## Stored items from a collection
----------------------------------------

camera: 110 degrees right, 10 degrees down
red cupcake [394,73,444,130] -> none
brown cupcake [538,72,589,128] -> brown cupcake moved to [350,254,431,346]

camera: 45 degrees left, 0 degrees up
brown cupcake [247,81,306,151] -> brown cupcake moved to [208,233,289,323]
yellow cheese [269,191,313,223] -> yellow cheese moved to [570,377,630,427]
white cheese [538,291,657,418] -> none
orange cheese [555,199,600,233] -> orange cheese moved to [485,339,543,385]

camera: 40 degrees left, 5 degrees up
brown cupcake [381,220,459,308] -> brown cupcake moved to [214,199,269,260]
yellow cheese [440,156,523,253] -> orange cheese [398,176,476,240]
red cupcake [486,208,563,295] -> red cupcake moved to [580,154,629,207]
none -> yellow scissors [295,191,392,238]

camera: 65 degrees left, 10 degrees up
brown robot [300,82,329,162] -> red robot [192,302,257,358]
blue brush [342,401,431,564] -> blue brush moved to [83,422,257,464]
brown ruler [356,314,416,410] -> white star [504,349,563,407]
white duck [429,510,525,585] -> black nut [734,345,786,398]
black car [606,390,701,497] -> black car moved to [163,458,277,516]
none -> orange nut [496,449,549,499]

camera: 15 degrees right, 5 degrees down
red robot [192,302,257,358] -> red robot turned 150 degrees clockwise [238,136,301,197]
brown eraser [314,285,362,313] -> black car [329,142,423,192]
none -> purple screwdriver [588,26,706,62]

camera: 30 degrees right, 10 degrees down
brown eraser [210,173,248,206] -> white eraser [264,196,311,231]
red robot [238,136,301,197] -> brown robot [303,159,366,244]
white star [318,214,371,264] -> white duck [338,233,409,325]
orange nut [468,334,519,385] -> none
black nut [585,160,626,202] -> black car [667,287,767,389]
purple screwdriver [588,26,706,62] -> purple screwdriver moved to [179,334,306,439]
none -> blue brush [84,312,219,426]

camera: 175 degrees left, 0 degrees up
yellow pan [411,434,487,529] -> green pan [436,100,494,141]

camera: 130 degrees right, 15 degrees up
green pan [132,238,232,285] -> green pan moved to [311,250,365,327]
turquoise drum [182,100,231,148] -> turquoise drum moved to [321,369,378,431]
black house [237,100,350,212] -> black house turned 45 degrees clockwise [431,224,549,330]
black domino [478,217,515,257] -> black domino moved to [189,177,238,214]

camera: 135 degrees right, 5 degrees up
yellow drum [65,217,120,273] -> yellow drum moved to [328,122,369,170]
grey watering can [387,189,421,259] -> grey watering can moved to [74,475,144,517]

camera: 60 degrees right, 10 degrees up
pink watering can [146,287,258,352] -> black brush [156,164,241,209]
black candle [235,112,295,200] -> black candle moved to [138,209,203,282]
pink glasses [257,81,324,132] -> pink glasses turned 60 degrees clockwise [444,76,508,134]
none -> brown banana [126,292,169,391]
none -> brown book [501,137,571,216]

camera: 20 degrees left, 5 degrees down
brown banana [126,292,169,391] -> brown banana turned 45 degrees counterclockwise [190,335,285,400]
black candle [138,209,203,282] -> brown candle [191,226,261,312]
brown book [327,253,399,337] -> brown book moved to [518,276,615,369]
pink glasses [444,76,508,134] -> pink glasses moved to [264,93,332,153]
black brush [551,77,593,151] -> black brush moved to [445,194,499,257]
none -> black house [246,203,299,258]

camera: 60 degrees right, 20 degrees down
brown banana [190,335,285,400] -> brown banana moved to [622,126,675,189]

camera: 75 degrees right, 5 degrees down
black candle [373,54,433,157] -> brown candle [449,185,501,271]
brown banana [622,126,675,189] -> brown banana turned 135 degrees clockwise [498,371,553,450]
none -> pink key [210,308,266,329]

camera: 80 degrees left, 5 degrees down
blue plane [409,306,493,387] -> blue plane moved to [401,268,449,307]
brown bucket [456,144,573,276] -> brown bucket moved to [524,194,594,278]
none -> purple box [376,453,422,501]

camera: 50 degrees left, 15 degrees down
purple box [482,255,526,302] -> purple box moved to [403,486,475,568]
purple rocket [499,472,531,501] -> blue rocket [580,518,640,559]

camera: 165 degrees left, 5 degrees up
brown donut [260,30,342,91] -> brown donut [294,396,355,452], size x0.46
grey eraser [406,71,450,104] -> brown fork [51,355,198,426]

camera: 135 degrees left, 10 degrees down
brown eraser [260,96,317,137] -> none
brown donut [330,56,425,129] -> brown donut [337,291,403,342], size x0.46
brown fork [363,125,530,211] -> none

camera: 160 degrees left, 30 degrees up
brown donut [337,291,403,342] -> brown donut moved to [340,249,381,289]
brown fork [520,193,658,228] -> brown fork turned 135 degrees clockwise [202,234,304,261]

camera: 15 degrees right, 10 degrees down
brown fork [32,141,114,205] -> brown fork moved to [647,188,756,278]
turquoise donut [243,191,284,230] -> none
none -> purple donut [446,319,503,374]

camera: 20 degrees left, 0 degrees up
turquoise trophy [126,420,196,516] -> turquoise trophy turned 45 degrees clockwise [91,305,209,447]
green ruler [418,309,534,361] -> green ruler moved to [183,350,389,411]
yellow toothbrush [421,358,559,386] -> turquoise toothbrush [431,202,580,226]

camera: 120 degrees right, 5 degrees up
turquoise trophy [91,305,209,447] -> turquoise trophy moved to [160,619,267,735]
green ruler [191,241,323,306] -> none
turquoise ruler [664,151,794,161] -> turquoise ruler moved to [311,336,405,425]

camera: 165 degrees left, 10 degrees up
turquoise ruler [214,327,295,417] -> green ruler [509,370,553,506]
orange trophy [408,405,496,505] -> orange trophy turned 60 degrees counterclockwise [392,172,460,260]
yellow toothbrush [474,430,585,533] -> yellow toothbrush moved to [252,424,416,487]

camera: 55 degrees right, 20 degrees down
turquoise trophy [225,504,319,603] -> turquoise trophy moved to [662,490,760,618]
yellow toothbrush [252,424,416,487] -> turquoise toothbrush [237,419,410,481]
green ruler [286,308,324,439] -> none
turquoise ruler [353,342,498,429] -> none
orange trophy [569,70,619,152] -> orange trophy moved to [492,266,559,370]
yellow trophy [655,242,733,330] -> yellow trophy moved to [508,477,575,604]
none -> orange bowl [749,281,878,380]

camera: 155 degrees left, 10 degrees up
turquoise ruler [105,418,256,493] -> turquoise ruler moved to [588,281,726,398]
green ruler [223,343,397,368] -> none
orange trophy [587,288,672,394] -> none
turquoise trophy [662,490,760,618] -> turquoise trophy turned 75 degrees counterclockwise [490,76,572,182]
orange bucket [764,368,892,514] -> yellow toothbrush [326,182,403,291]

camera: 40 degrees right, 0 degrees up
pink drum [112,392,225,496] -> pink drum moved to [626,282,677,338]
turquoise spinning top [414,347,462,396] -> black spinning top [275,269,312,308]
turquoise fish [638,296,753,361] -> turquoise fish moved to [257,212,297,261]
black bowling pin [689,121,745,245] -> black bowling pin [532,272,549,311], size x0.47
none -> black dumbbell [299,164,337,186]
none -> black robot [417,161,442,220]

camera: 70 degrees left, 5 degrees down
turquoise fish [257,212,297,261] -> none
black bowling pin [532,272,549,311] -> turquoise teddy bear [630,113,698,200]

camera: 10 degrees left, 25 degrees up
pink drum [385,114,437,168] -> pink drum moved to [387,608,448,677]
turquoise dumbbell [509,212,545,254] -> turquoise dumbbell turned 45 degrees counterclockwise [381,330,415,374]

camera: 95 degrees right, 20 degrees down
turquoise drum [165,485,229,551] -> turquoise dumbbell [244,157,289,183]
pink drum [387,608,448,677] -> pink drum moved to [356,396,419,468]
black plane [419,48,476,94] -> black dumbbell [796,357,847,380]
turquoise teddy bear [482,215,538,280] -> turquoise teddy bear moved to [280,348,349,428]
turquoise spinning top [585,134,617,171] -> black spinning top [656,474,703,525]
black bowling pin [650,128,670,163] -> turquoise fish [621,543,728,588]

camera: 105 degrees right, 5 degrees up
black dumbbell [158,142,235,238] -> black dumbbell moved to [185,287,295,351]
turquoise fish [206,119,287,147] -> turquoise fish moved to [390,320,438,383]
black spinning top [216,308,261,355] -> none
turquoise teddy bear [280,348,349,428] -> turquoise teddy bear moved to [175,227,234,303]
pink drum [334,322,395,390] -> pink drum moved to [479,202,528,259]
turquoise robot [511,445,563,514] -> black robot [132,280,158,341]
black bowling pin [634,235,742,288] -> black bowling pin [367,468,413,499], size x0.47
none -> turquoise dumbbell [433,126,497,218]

----------------------------------------

The first line of the records and every line down to the line with "brown eraser [210,173,248,206]" must be quoted exactly; leave out all else.

## EXERCISE SOLUTION
camera: 110 degrees right, 10 degrees down
red cupcake [394,73,444,130] -> none
brown cupcake [538,72,589,128] -> brown cupcake moved to [350,254,431,346]

camera: 45 degrees left, 0 degrees up
brown cupcake [247,81,306,151] -> brown cupcake moved to [208,233,289,323]
yellow cheese [269,191,313,223] -> yellow cheese moved to [570,377,630,427]
white cheese [538,291,657,418] -> none
orange cheese [555,199,600,233] -> orange cheese moved to [485,339,543,385]

camera: 40 degrees left, 5 degrees up
brown cupcake [381,220,459,308] -> brown cupcake moved to [214,199,269,260]
yellow cheese [440,156,523,253] -> orange cheese [398,176,476,240]
red cupcake [486,208,563,295] -> red cupcake moved to [580,154,629,207]
none -> yellow scissors [295,191,392,238]

camera: 65 degrees left, 10 degrees up
brown robot [300,82,329,162] -> red robot [192,302,257,358]
blue brush [342,401,431,564] -> blue brush moved to [83,422,257,464]
brown ruler [356,314,416,410] -> white star [504,349,563,407]
white duck [429,510,525,585] -> black nut [734,345,786,398]
black car [606,390,701,497] -> black car moved to [163,458,277,516]
none -> orange nut [496,449,549,499]

camera: 15 degrees right, 5 degrees down
red robot [192,302,257,358] -> red robot turned 150 degrees clockwise [238,136,301,197]
brown eraser [314,285,362,313] -> black car [329,142,423,192]
none -> purple screwdriver [588,26,706,62]

camera: 30 degrees right, 10 degrees down
brown eraser [210,173,248,206] -> white eraser [264,196,311,231]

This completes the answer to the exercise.